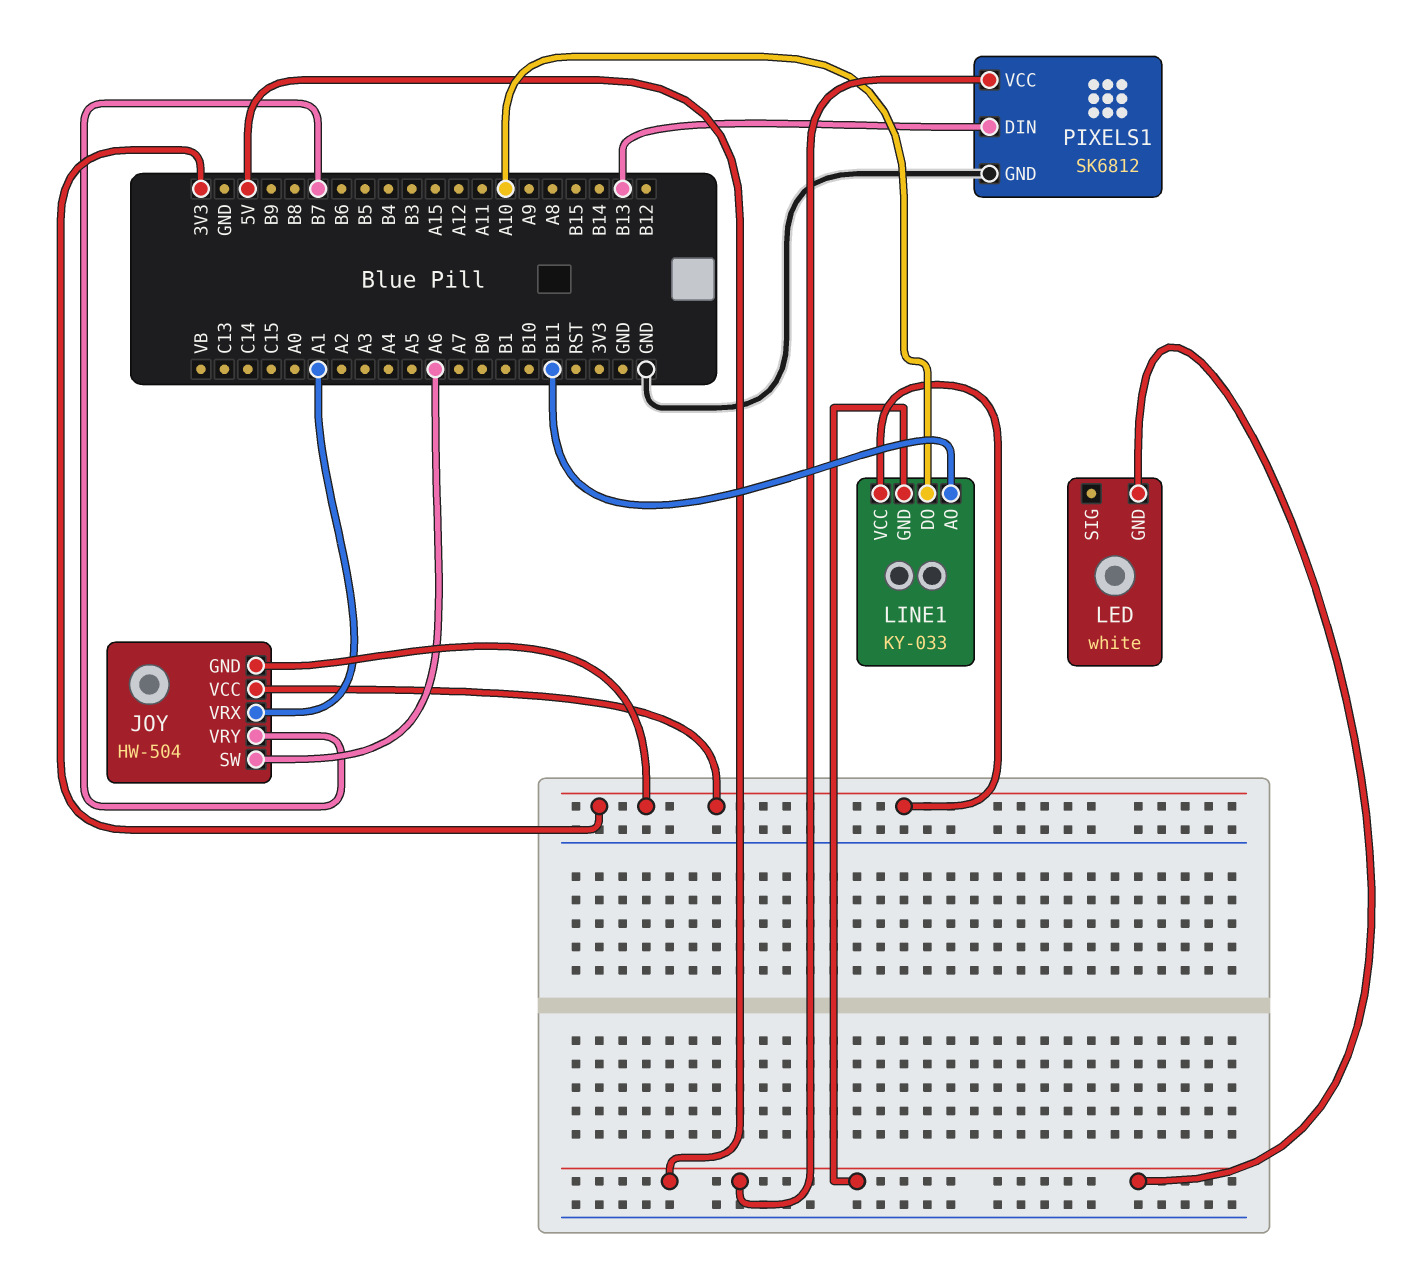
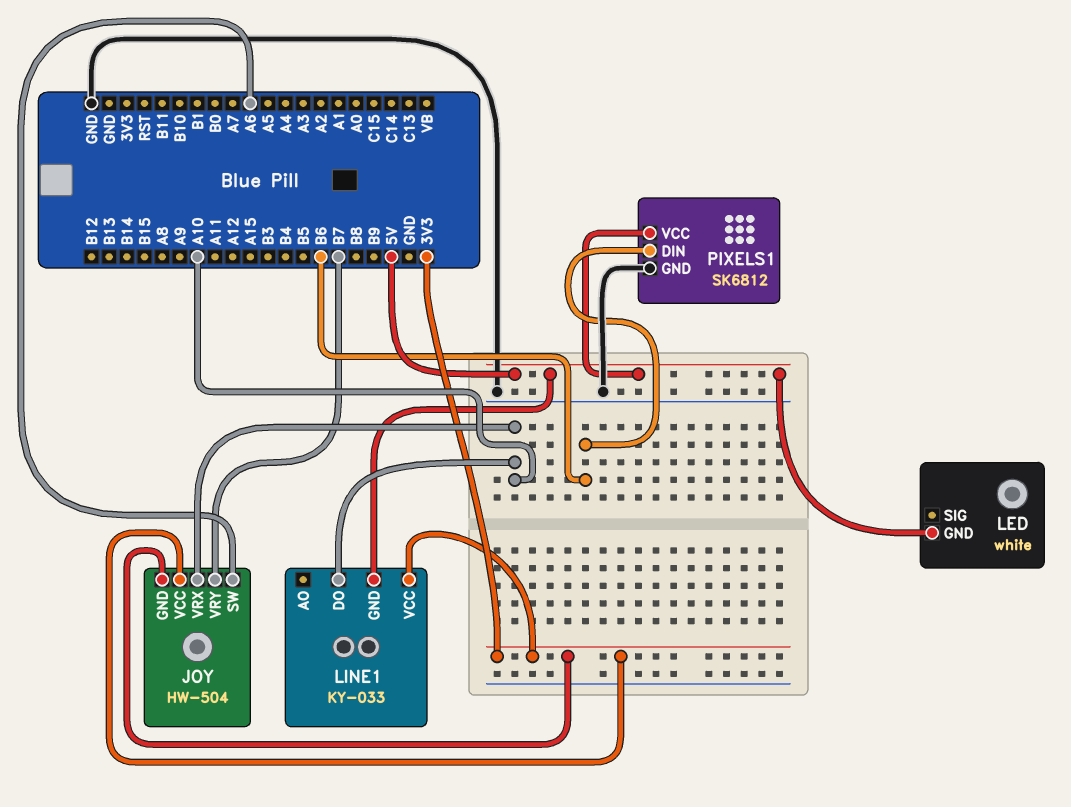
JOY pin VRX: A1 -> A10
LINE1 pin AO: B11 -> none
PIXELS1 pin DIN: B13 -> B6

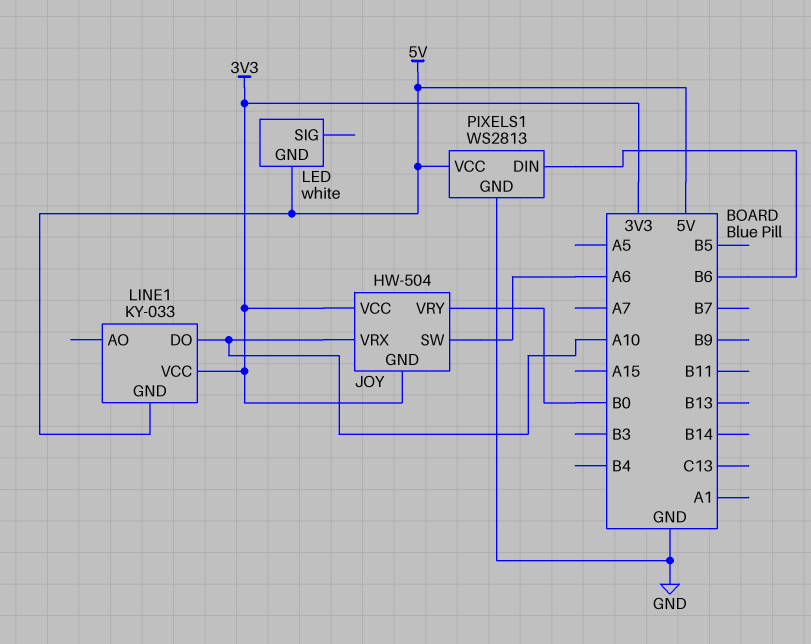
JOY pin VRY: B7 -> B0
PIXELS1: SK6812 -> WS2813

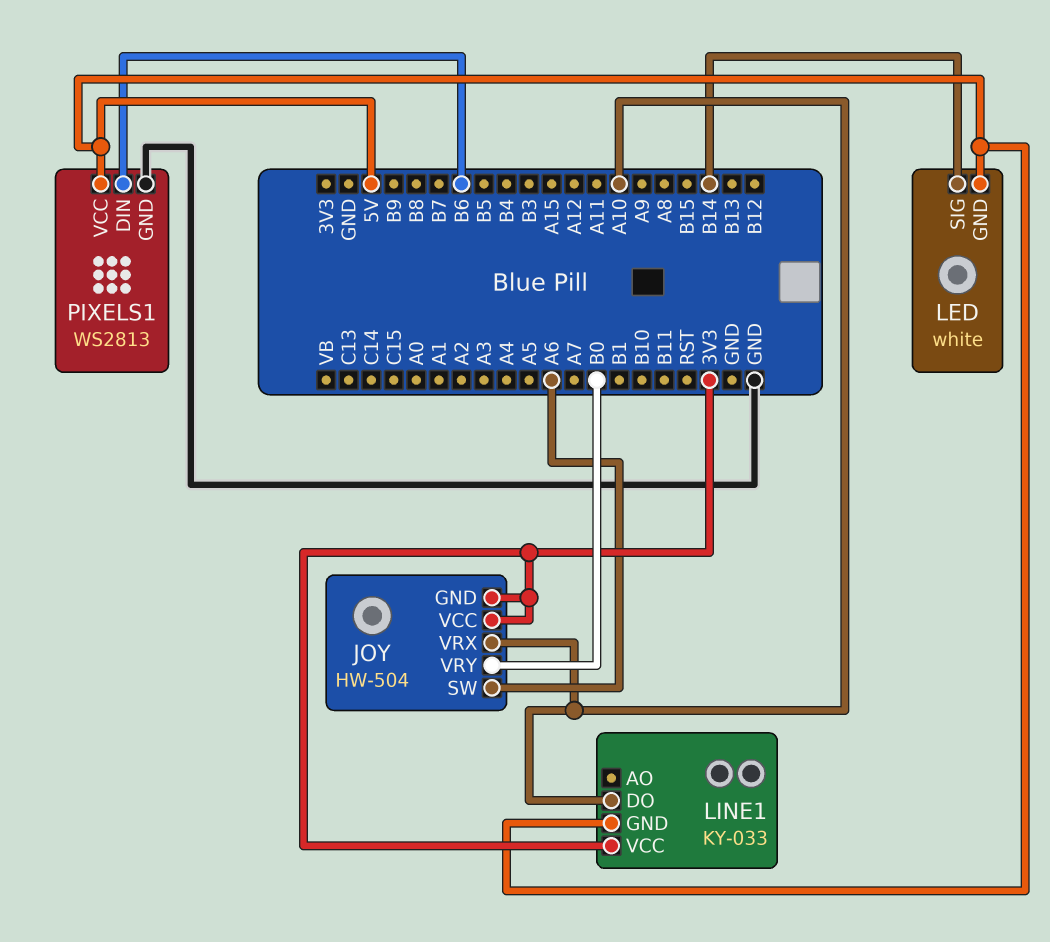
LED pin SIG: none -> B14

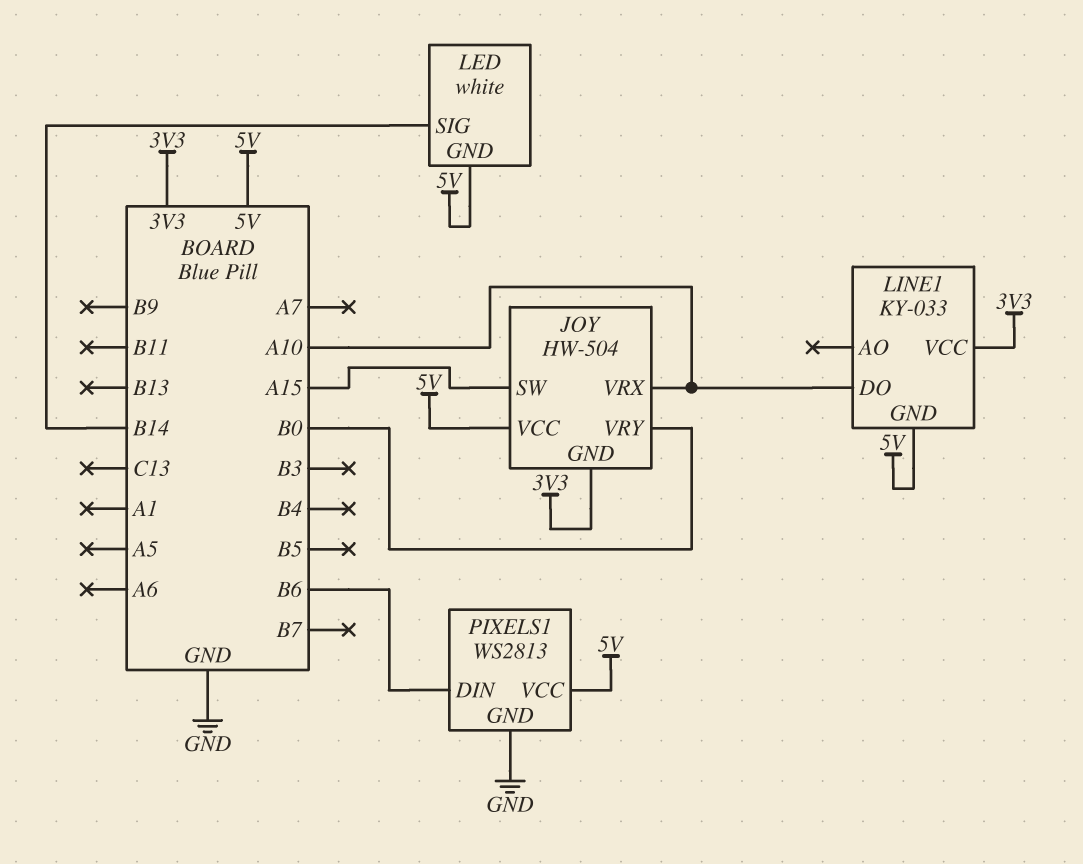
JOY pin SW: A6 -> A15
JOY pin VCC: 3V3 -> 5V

───

Skip every picture. Repeat word for word the lines from the line holding "LINE1 pin AO: B11 -> none" through the end of the entries above.

* Written reply *
LINE1 pin AO: B11 -> none
PIXELS1 pin DIN: B13 -> B6

JOY pin VRY: B7 -> B0
PIXELS1: SK6812 -> WS2813

LED pin SIG: none -> B14

JOY pin SW: A6 -> A15
JOY pin VCC: 3V3 -> 5V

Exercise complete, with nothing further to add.